Repeat each entry as written, dropping any picture you find.

[[ Data shown, beginning ]]

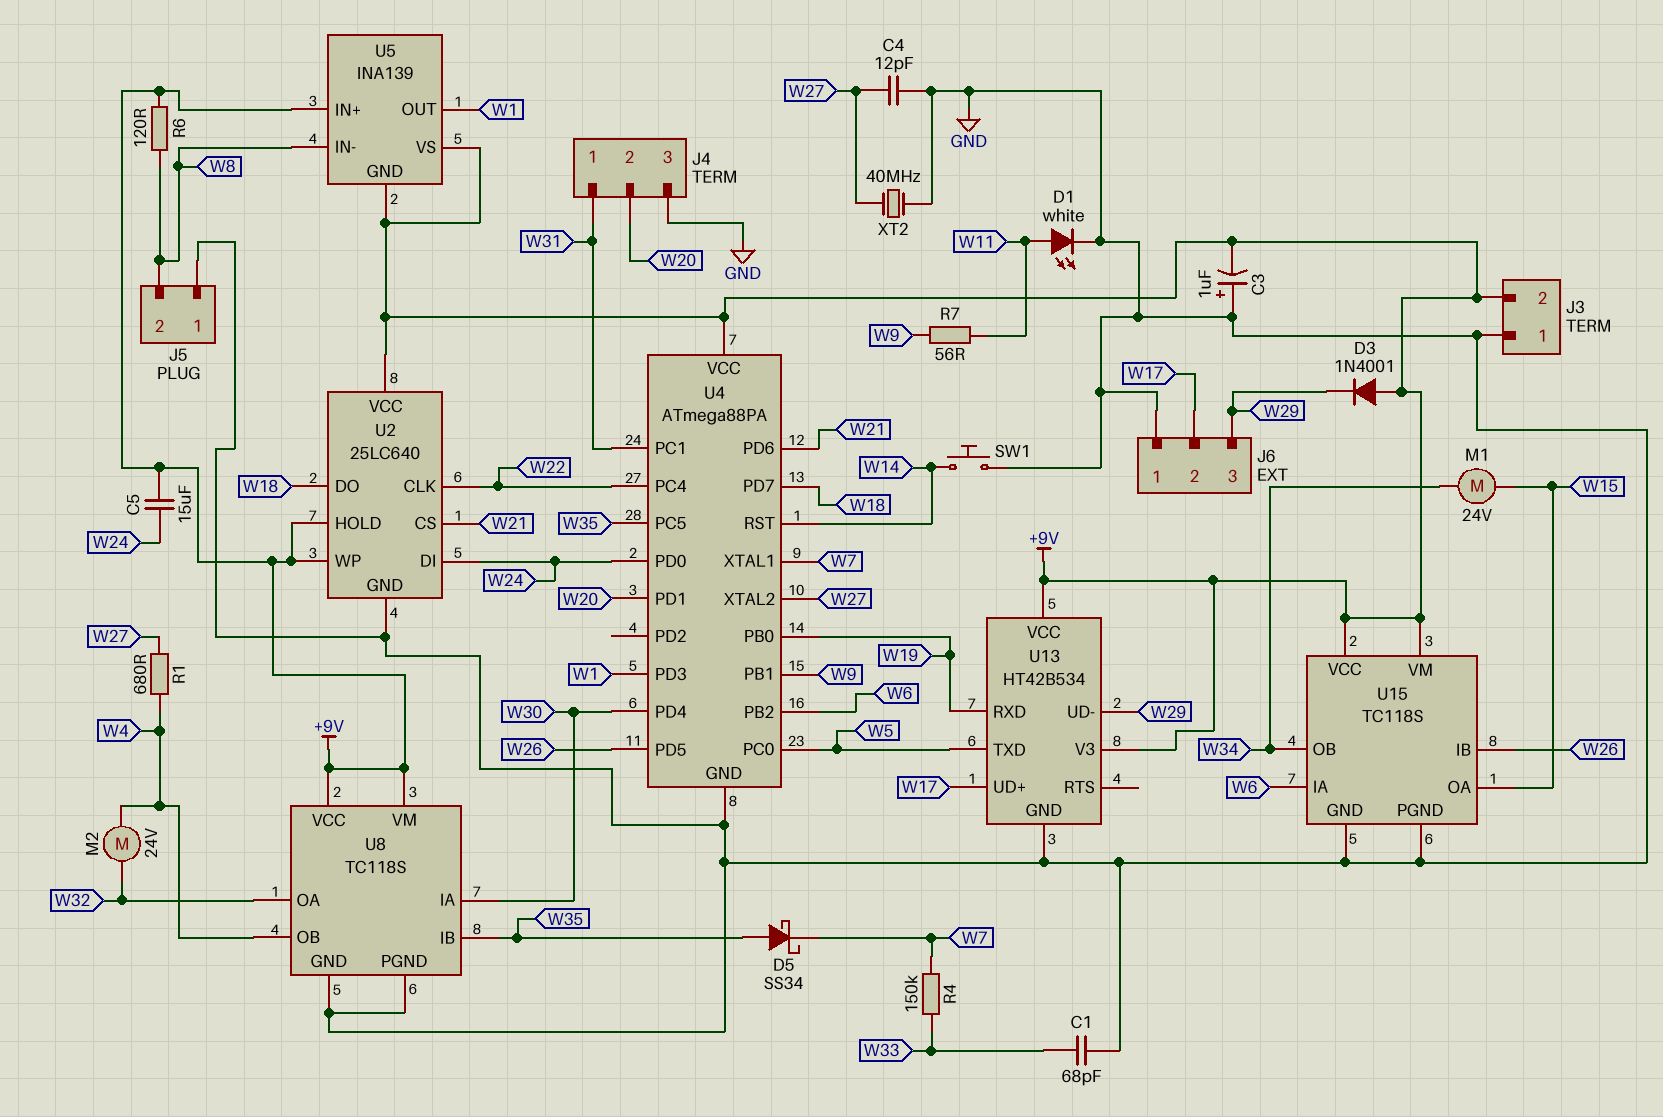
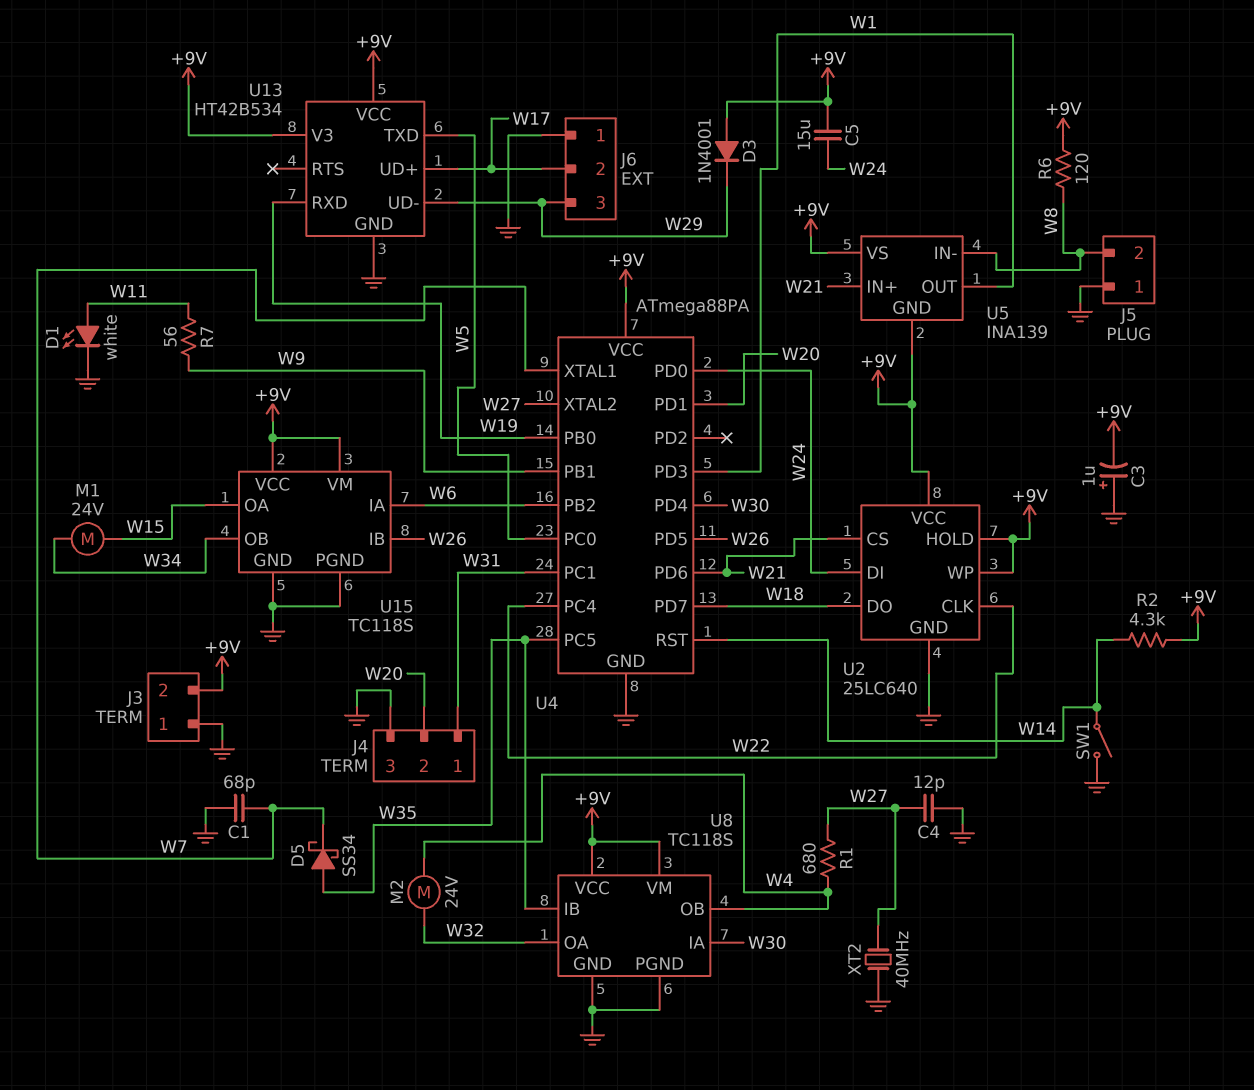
C1: 68pF (GND, W33) -> 68pF (GND, W7)
R2: none -> 4.3k (+9V, W14)
R4: 150k (W7, W33) -> none
SW1: button (GND, W14) -> switch (GND, W14)
U5 pin IN+: +9V -> W21

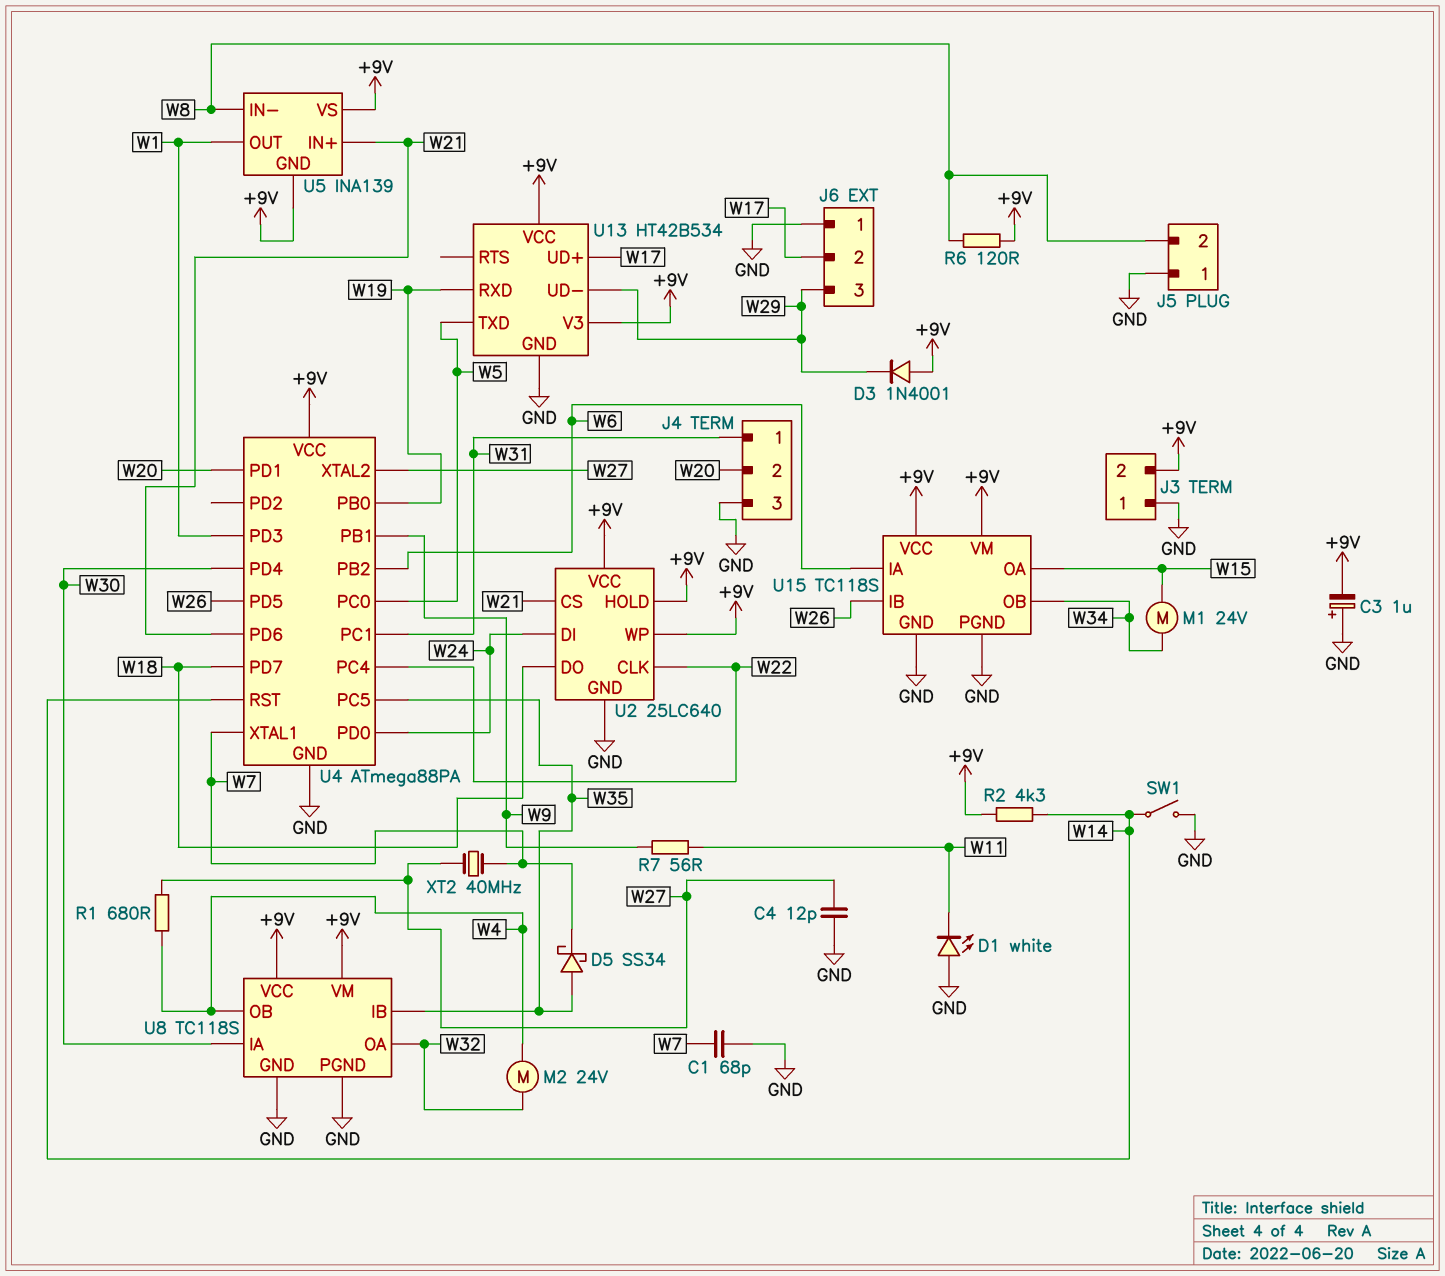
C5: 15uF (+9V, W24) -> none
D1: LED white (A W11, K GND) -> LED white (A GND, K W11)
XT2: 40MHz (GND, W27) -> 40MHz (W7, W27)

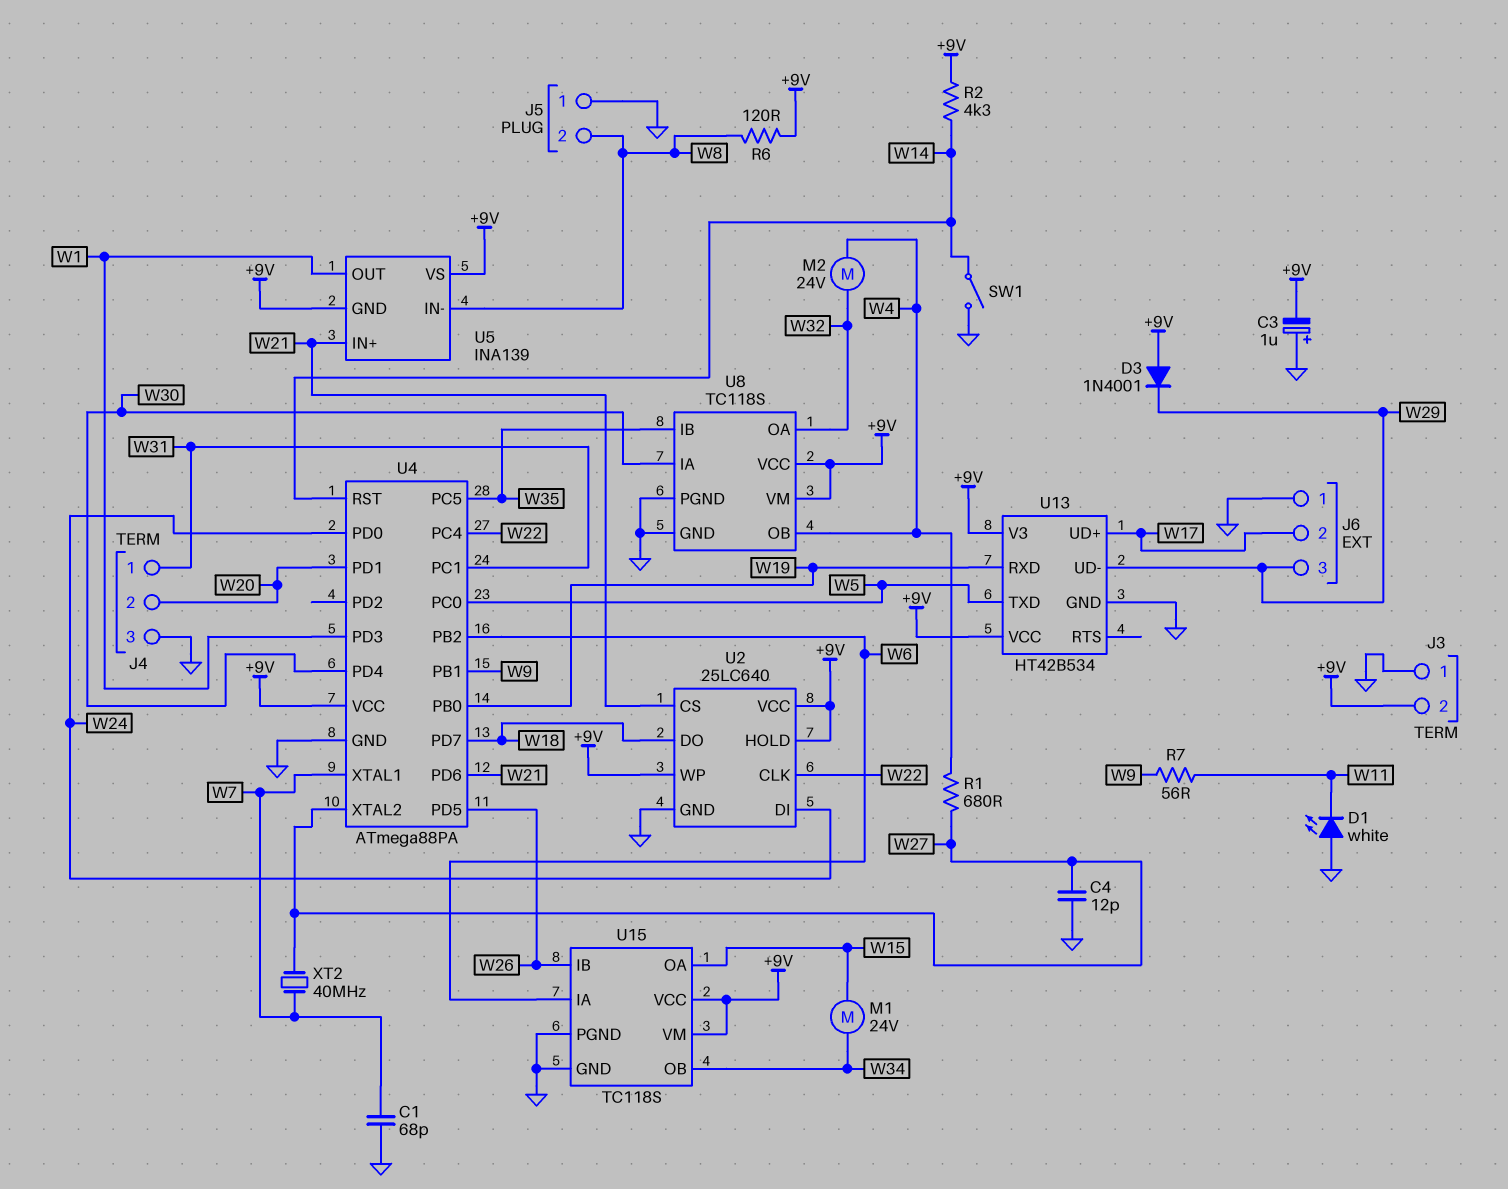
D5: schottky SS34 (A W35, K W7) -> none

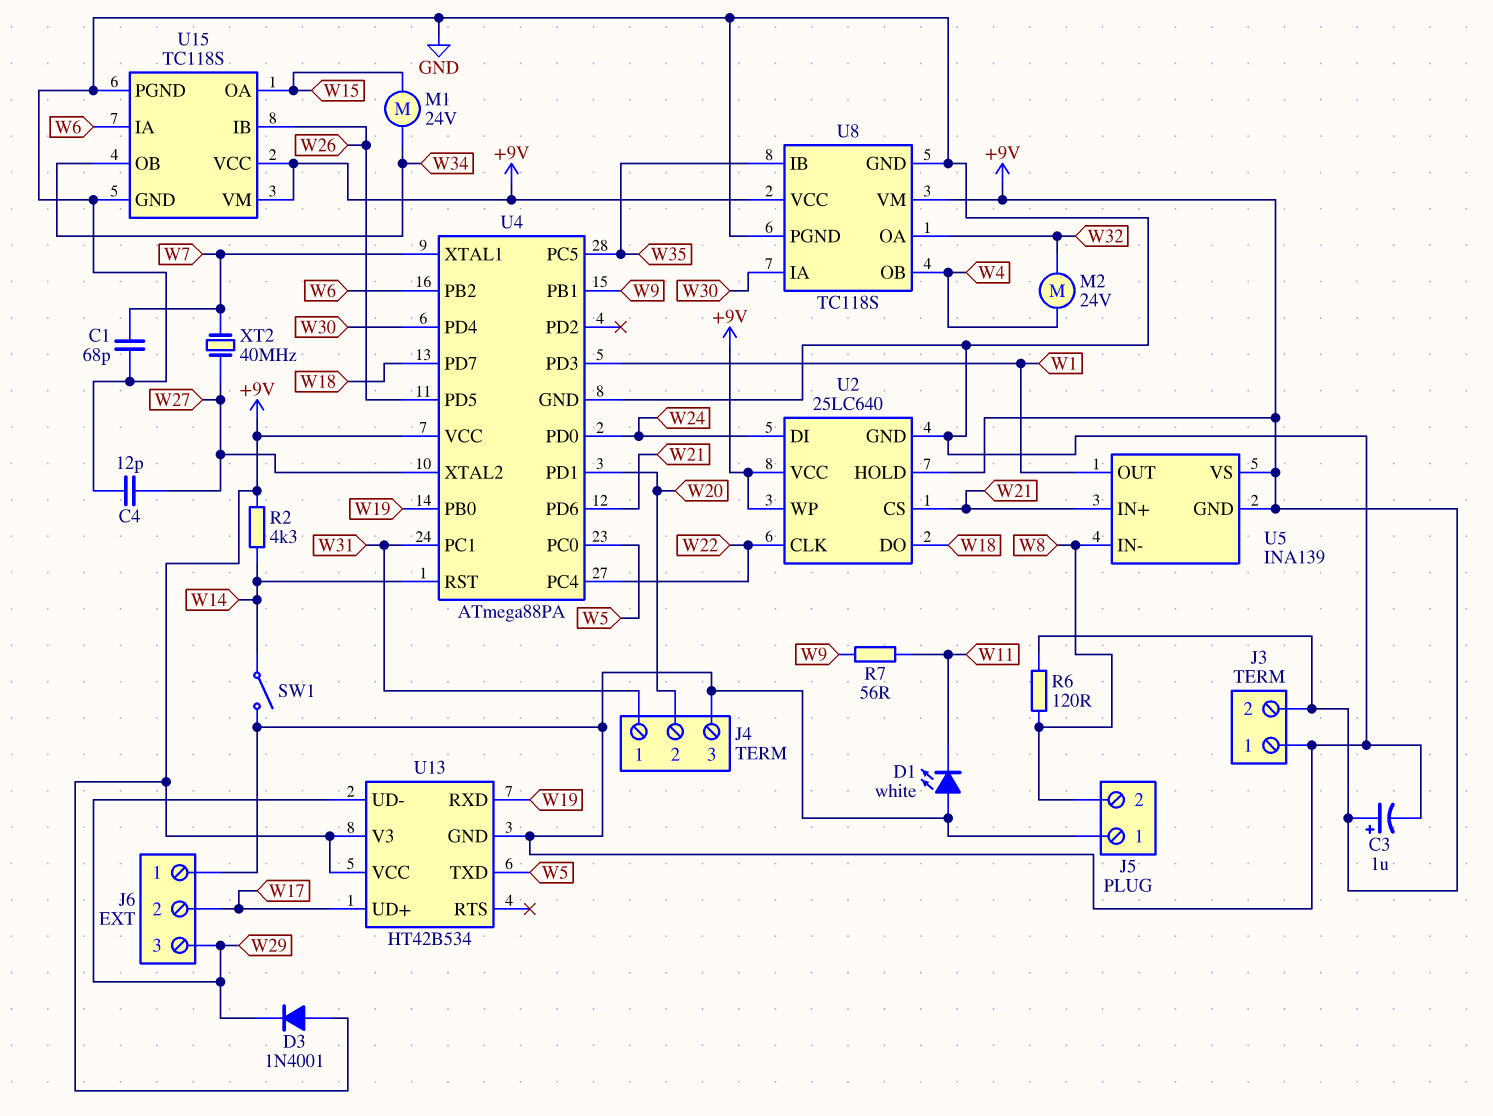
C3: 1uF (plus GND, minus +9V) -> 1uF (plus +9V, minus GND)
R1: 680 (W4, W27) -> none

[[ Data shown, end ]]

- Response box:
C1: 68pF (GND, W33) -> 68pF (GND, W7)
R2: none -> 4.3k (+9V, W14)
R4: 150k (W7, W33) -> none
SW1: button (GND, W14) -> switch (GND, W14)
U5 pin IN+: +9V -> W21

C5: 15uF (+9V, W24) -> none
D1: LED white (A W11, K GND) -> LED white (A GND, K W11)
XT2: 40MHz (GND, W27) -> 40MHz (W7, W27)

D5: schottky SS34 (A W35, K W7) -> none

C3: 1uF (plus GND, minus +9V) -> 1uF (plus +9V, minus GND)
R1: 680 (W4, W27) -> none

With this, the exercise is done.